ABOUT THIS EXERCISE: Please reproduce the entries exactly as they appear below, but not the pictures.

Items from a data source:

━━━━━━

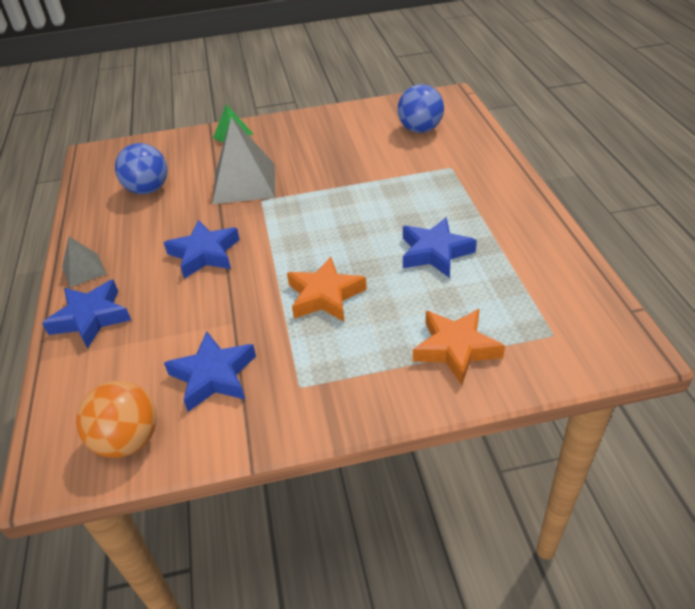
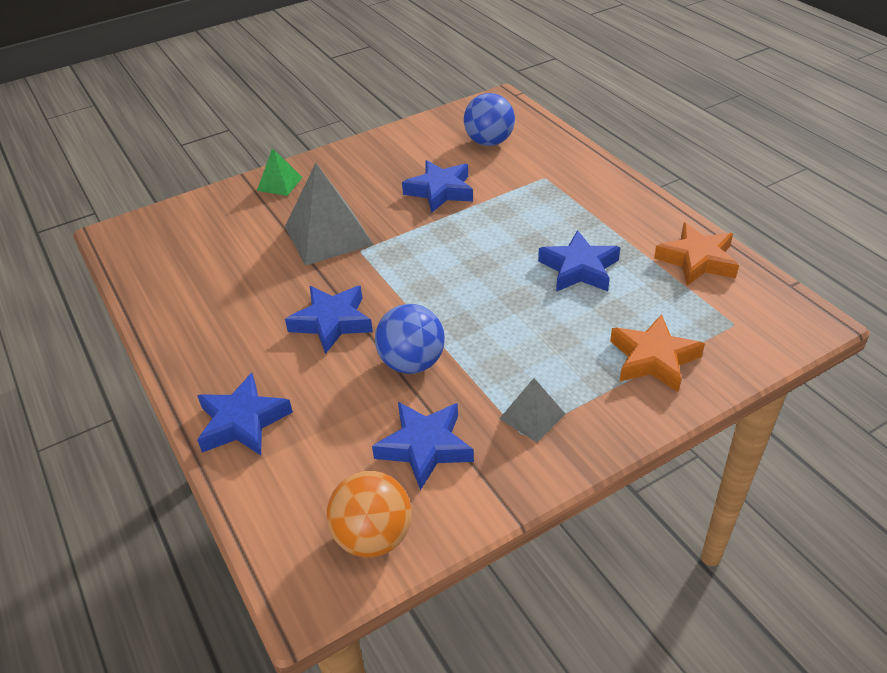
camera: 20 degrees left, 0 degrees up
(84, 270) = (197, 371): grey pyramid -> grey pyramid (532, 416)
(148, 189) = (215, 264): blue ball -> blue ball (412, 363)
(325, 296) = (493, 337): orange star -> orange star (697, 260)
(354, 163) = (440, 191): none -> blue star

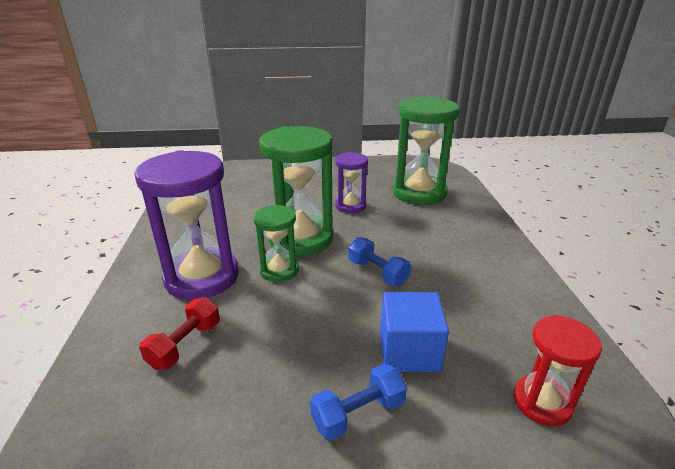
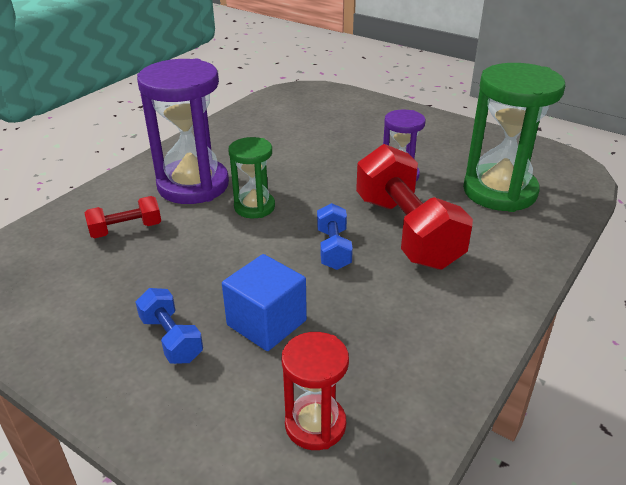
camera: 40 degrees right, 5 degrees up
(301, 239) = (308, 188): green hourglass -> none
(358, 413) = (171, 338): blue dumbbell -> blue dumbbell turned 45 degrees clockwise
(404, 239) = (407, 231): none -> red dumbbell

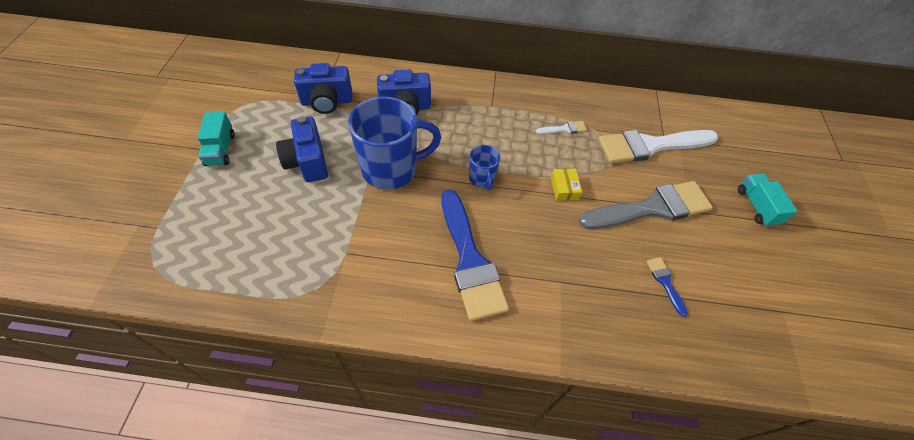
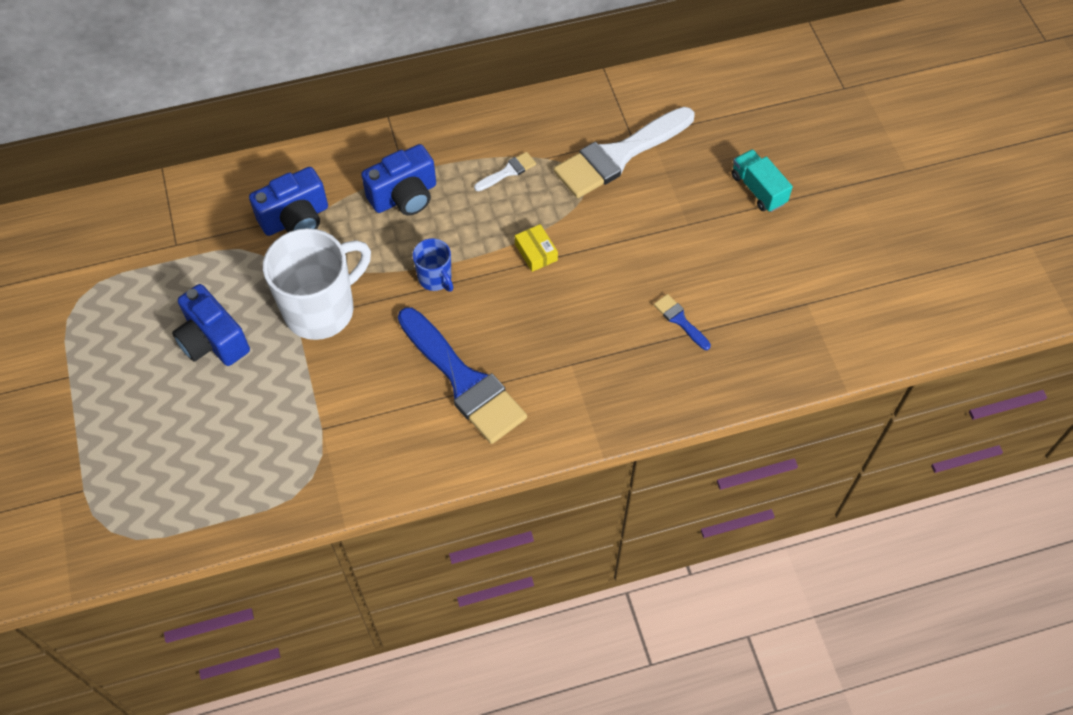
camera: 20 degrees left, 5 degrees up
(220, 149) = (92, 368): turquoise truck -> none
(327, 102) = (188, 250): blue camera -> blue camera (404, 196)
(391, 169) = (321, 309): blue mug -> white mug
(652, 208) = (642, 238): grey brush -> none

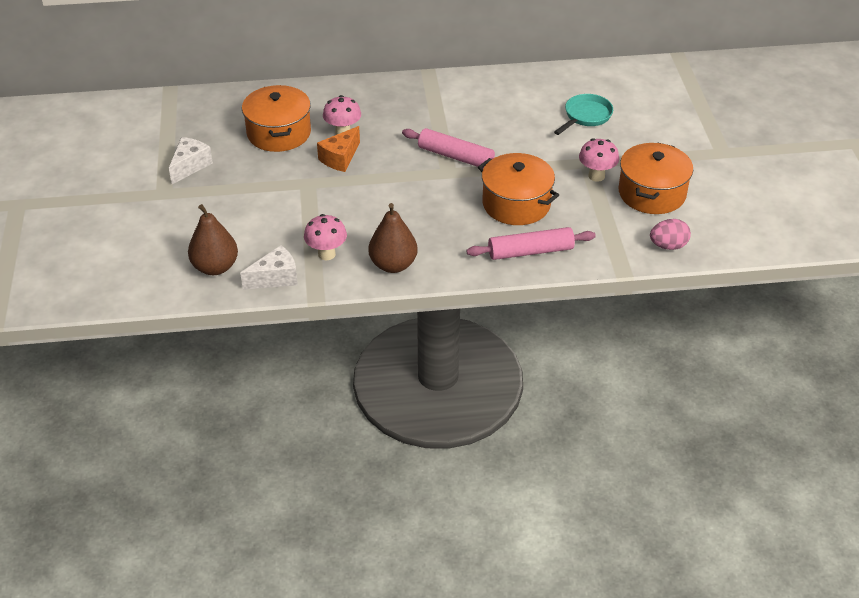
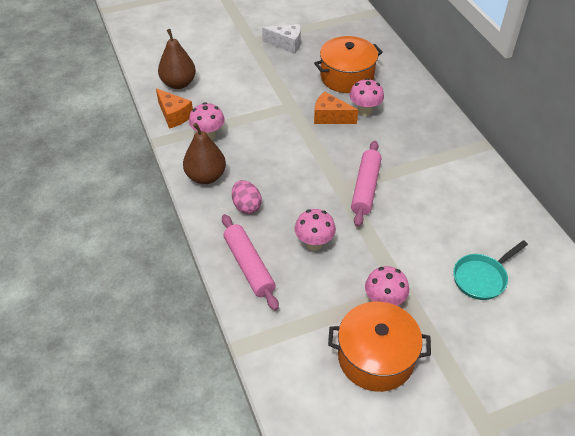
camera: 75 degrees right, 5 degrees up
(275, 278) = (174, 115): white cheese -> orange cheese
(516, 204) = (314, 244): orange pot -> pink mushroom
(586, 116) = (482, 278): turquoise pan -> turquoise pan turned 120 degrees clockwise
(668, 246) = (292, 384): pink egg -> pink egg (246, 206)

━━━━━━

OUTPUT BELOW:
camera: 20 degrees left, 0 degrees up
(84, 270) = (197, 371): grey pyramid -> grey pyramid (532, 416)
(148, 189) = (215, 264): blue ball -> blue ball (412, 363)
(325, 296) = (493, 337): orange star -> orange star (697, 260)
(354, 163) = (440, 191): none -> blue star

camera: 40 degrees right, 5 degrees up
(301, 239) = (308, 188): green hourglass -> none
(358, 413) = (171, 338): blue dumbbell -> blue dumbbell turned 45 degrees clockwise
(404, 239) = (407, 231): none -> red dumbbell

camera: 20 degrees left, 5 degrees up
(220, 149) = (92, 368): turquoise truck -> none
(327, 102) = (188, 250): blue camera -> blue camera (404, 196)
(391, 169) = (321, 309): blue mug -> white mug
(652, 208) = (642, 238): grey brush -> none

camera: 75 degrees right, 5 degrees up
(275, 278) = (174, 115): white cheese -> orange cheese
(516, 204) = (314, 244): orange pot -> pink mushroom
(586, 116) = (482, 278): turquoise pan -> turquoise pan turned 120 degrees clockwise
(668, 246) = (292, 384): pink egg -> pink egg (246, 206)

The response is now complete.